Repeat each record exactly. Any picture gets left out.

Stored records:
+ + + + + + +
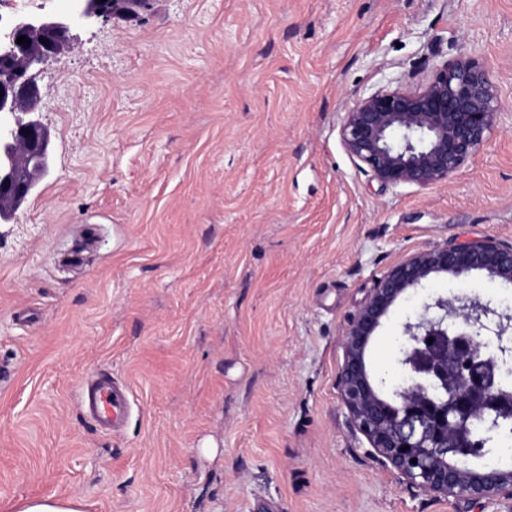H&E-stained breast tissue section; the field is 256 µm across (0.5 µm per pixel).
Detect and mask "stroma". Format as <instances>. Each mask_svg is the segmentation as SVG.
<instances>
[{"label":"stroma","mask_w":512,"mask_h":512,"mask_svg":"<svg viewBox=\"0 0 512 512\" xmlns=\"http://www.w3.org/2000/svg\"><path fill=\"white\" fill-rule=\"evenodd\" d=\"M38 71L49 171L0 223V503L86 512H512L431 497L377 459L340 398L350 318L407 256L512 245V0H147L72 24ZM490 69L500 114L460 172L383 188L344 150L353 103L442 64ZM512 289L436 274L375 331ZM127 382L97 425L84 382ZM84 502L75 497L62 498L50 494L41 498L19 500L8 512H84Z\"/></svg>","instance_id":"stroma-1"}]
</instances>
+ + + + + + +
* Solution *
H&E-stained breast tissue section; the field is 256 µm across (0.5 µm per pixel).
Detect and mask "stroma". Format as <instances>. Each mask_svg is the segmentation as SVG.
<instances>
[{"label":"stroma","mask_w":512,"mask_h":512,"mask_svg":"<svg viewBox=\"0 0 512 512\" xmlns=\"http://www.w3.org/2000/svg\"><path fill=\"white\" fill-rule=\"evenodd\" d=\"M38 71L49 171L0 223V503L86 512H512L431 497L377 459L340 398L350 318L407 256L512 245V0H147L72 24ZM490 69L500 114L460 172L383 188L344 150L353 103L442 64ZM512 289L436 274L375 331ZM127 382L97 425L84 382ZM84 502L75 497L62 498L50 494L41 498L19 500L8 512H84Z\"/></svg>","instance_id":"stroma-1"}]
</instances>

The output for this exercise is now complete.